▶ _TASK REQUIREMENTS_:
From the data underneath, reproduce exactly the stretch that begins at the line with "turquoise molisix; after=purple" and ends after the line with "type=insert; after=black dovepoga;".

▶ _MATERIAL TO PROCESS_:
• • • •

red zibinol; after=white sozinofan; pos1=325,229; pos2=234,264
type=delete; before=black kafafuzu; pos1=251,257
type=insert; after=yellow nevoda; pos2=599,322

• • • •

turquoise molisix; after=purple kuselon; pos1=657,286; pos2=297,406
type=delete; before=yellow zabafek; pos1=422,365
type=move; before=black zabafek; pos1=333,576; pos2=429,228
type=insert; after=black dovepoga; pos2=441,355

• • • •

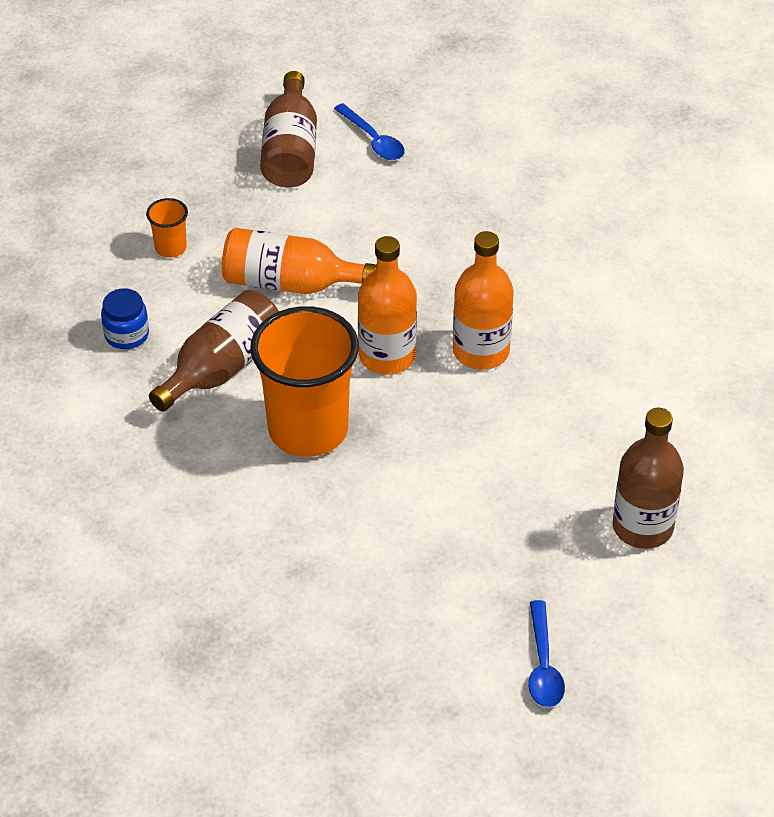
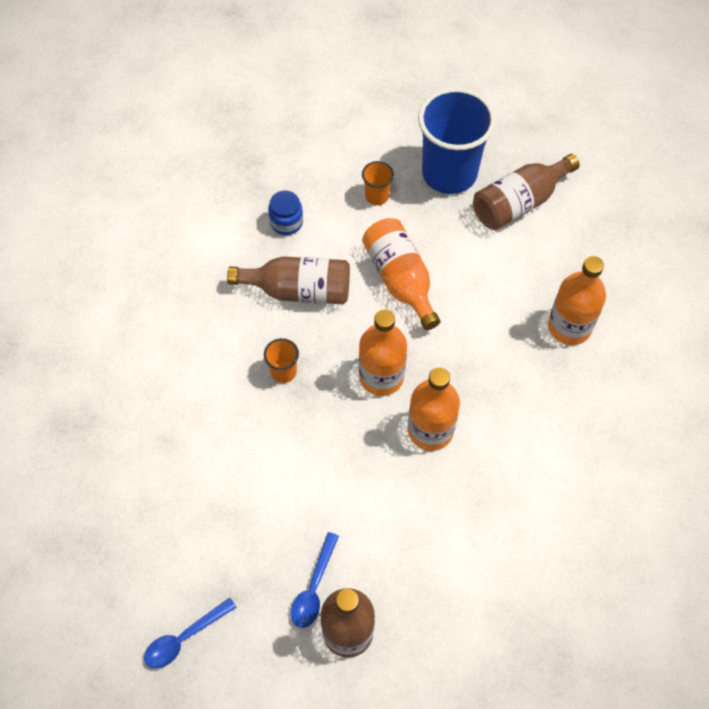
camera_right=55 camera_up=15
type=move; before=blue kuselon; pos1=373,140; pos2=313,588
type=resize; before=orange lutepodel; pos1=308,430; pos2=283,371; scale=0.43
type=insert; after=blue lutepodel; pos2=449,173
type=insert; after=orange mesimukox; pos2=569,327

• • • •

▶ _ANSWER TO THIS TASK_:
turquoise molisix; after=purple kuselon; pos1=657,286; pos2=297,406
type=delete; before=yellow zabafek; pos1=422,365
type=move; before=black zabafek; pos1=333,576; pos2=429,228
type=insert; after=black dovepoga; pos2=441,355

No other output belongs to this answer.